TO DO: Copy the lines word for word. Begin at the line that contains "(bright yellow) 144,425" and end with the final line of the data.

SUPPLIED DATA:
◇ ◇ ◇ ◇

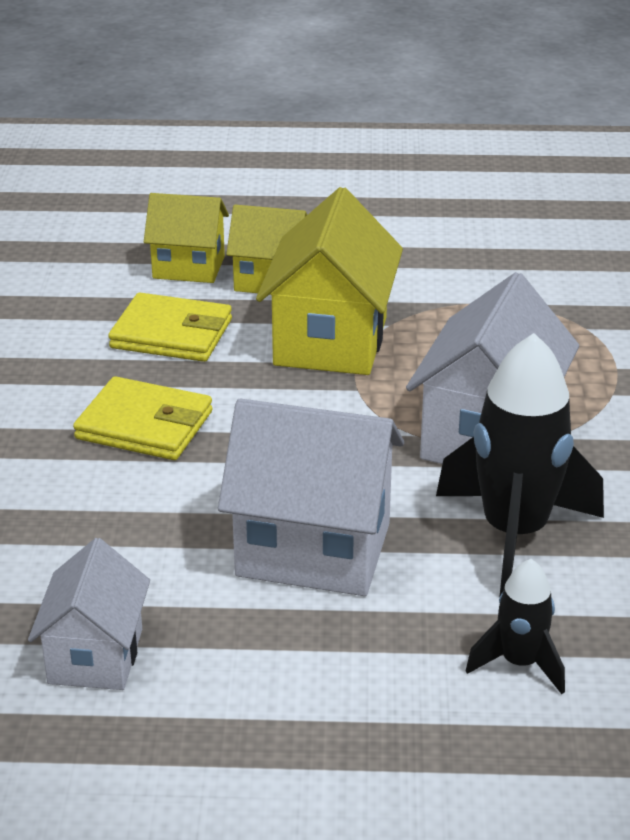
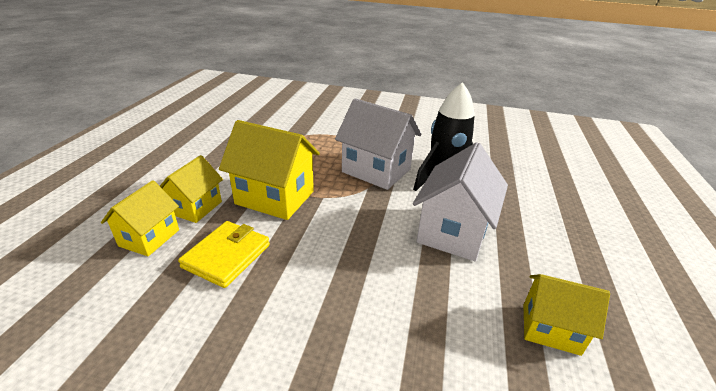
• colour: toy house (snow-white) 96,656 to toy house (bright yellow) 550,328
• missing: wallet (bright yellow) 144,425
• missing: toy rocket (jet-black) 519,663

◇ ◇ ◇ ◇

EXERCISE ANSWER:
• missing: wallet (bright yellow) 144,425
• missing: toy rocket (jet-black) 519,663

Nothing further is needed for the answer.